● **Required action**:
For the data below, retype word for word the lines from the one containing "pink pan: 4 -> 5" through the one containing "pink mouse: 3 -> 0"; drop the pictures.

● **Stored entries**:
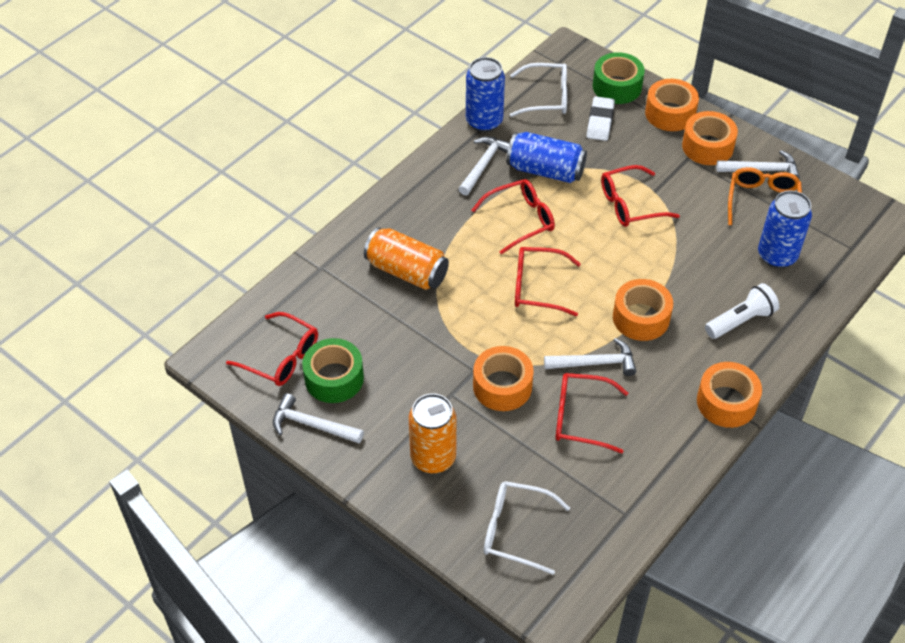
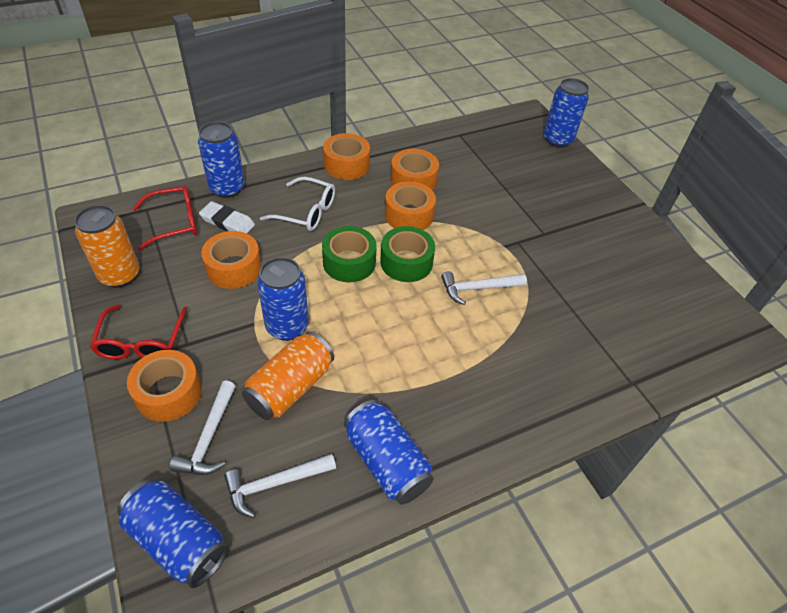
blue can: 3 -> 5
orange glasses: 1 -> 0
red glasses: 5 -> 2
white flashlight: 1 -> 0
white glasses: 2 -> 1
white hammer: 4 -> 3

==

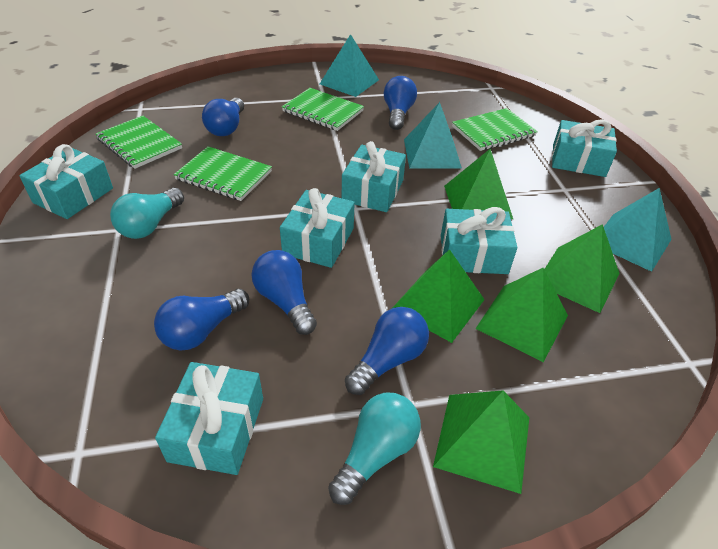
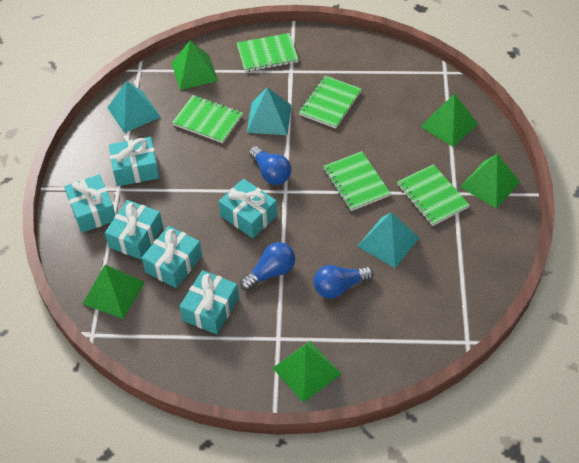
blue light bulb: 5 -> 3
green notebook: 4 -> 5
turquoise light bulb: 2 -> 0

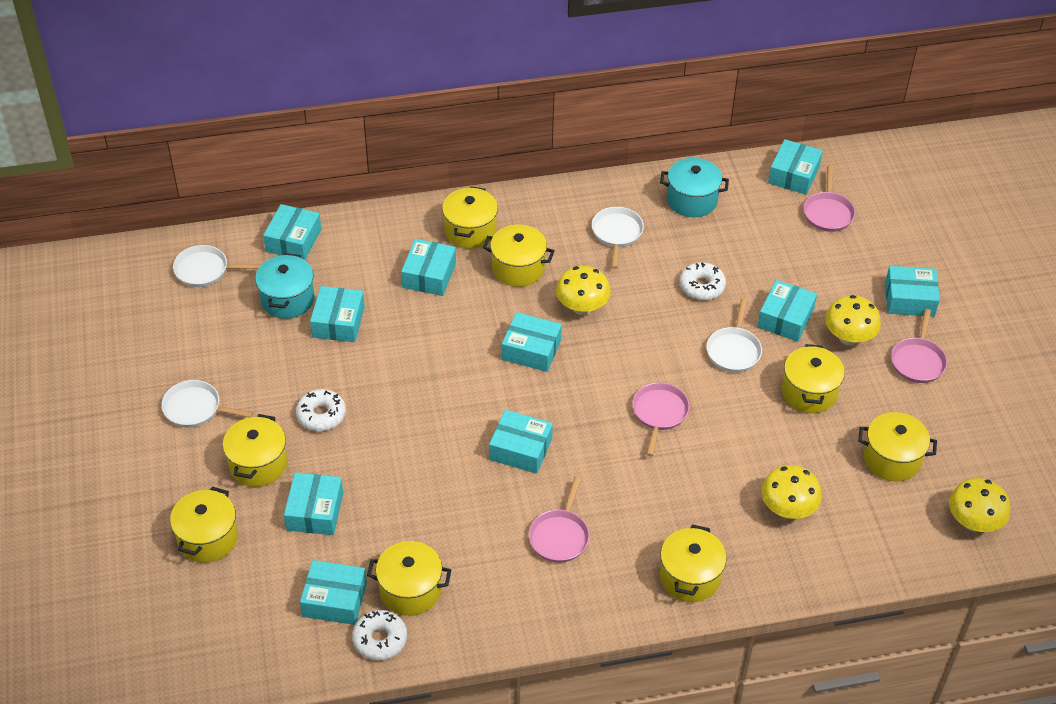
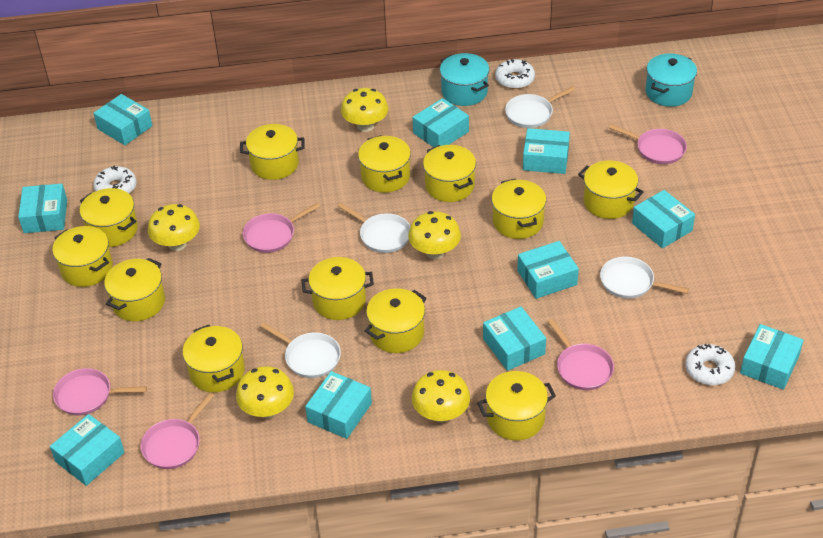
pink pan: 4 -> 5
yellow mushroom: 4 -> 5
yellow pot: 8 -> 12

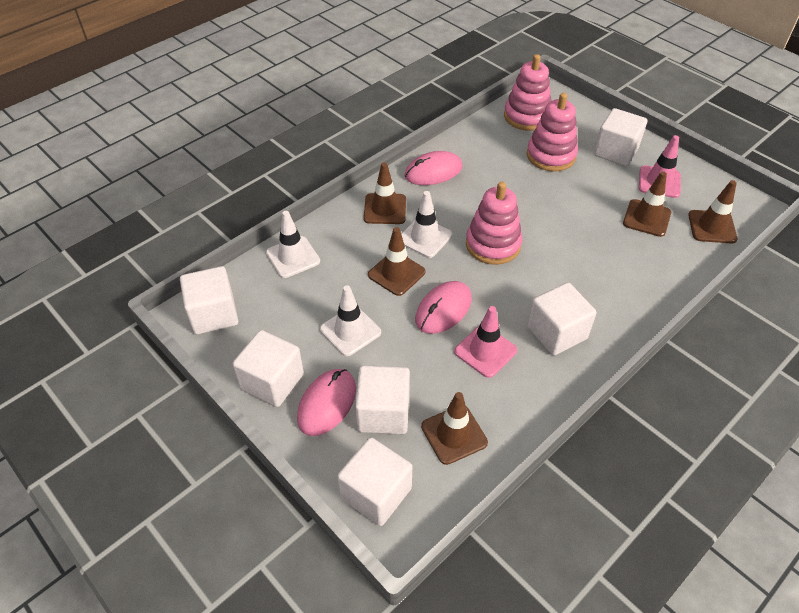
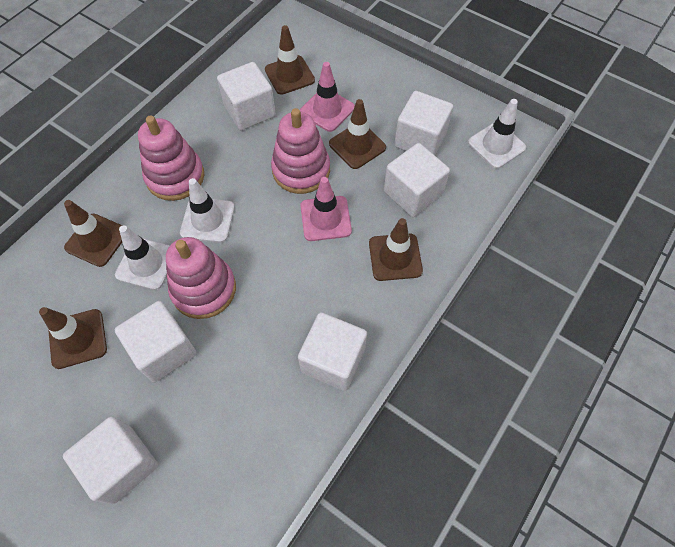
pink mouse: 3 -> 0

● **Answer below**:
pink pan: 4 -> 5
yellow mushroom: 4 -> 5
yellow pot: 8 -> 12

pink mouse: 3 -> 0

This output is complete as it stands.